• [Task objective] Repeat the lines below exactly as written, please, from the line with "MATRIX1: MAX7219 -> FC-16" to the line with "DRIVER1 pin IN1: D18 -> D15", both lines included, and no others.

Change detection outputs
· · · · · · ·

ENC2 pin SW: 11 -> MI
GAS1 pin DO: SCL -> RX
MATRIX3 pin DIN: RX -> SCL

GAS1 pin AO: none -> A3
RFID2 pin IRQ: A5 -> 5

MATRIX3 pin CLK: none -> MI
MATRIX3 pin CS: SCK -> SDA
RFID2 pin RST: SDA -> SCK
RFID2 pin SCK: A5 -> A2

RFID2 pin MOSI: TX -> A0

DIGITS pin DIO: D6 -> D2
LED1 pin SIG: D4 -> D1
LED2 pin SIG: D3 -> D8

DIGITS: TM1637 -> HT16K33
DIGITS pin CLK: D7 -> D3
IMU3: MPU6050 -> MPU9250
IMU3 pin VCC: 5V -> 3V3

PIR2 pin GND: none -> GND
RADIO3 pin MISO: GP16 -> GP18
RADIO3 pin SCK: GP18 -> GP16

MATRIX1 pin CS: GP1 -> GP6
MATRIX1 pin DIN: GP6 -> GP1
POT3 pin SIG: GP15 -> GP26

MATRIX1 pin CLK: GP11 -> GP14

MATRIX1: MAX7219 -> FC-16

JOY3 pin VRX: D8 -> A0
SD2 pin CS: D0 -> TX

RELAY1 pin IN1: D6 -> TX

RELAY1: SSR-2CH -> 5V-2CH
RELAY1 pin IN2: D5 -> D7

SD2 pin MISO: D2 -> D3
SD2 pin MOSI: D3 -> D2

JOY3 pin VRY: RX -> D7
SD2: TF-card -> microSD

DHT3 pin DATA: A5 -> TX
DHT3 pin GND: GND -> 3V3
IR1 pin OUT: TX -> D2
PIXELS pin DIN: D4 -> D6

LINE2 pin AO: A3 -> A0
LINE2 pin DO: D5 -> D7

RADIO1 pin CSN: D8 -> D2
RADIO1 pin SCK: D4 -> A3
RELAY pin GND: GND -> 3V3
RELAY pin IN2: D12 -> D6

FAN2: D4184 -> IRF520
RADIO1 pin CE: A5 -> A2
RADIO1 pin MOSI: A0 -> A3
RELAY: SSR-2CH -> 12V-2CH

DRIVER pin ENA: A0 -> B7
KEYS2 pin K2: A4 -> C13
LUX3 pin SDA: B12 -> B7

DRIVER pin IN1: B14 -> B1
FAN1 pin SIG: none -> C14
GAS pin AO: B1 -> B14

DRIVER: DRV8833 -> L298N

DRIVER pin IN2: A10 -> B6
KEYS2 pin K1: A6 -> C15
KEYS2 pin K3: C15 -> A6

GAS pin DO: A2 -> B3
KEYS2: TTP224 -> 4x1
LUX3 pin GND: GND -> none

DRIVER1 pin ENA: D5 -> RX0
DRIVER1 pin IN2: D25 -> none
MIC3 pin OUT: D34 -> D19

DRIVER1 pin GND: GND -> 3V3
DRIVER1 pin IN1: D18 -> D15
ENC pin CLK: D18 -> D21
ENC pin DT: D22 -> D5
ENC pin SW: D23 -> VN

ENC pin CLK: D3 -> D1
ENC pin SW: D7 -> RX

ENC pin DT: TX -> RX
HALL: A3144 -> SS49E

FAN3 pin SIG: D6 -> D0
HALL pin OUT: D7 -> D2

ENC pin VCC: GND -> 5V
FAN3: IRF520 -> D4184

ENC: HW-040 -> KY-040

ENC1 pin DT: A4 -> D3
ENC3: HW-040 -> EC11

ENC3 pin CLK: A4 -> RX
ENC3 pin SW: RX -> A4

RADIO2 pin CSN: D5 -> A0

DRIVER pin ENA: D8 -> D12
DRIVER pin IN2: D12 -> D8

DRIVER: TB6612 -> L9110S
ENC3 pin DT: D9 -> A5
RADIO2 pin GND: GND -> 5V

· · · · · · ·

• [Output of the task]
MATRIX1: MAX7219 -> FC-16

JOY3 pin VRX: D8 -> A0
SD2 pin CS: D0 -> TX

RELAY1 pin IN1: D6 -> TX

RELAY1: SSR-2CH -> 5V-2CH
RELAY1 pin IN2: D5 -> D7

SD2 pin MISO: D2 -> D3
SD2 pin MOSI: D3 -> D2

JOY3 pin VRY: RX -> D7
SD2: TF-card -> microSD

DHT3 pin DATA: A5 -> TX
DHT3 pin GND: GND -> 3V3
IR1 pin OUT: TX -> D2
PIXELS pin DIN: D4 -> D6

LINE2 pin AO: A3 -> A0
LINE2 pin DO: D5 -> D7

RADIO1 pin CSN: D8 -> D2
RADIO1 pin SCK: D4 -> A3
RELAY pin GND: GND -> 3V3
RELAY pin IN2: D12 -> D6

FAN2: D4184 -> IRF520
RADIO1 pin CE: A5 -> A2
RADIO1 pin MOSI: A0 -> A3
RELAY: SSR-2CH -> 12V-2CH

DRIVER pin ENA: A0 -> B7
KEYS2 pin K2: A4 -> C13
LUX3 pin SDA: B12 -> B7

DRIVER pin IN1: B14 -> B1
FAN1 pin SIG: none -> C14
GAS pin AO: B1 -> B14

DRIVER: DRV8833 -> L298N

DRIVER pin IN2: A10 -> B6
KEYS2 pin K1: A6 -> C15
KEYS2 pin K3: C15 -> A6

GAS pin DO: A2 -> B3
KEYS2: TTP224 -> 4x1
LUX3 pin GND: GND -> none

DRIVER1 pin ENA: D5 -> RX0
DRIVER1 pin IN2: D25 -> none
MIC3 pin OUT: D34 -> D19

DRIVER1 pin GND: GND -> 3V3
DRIVER1 pin IN1: D18 -> D15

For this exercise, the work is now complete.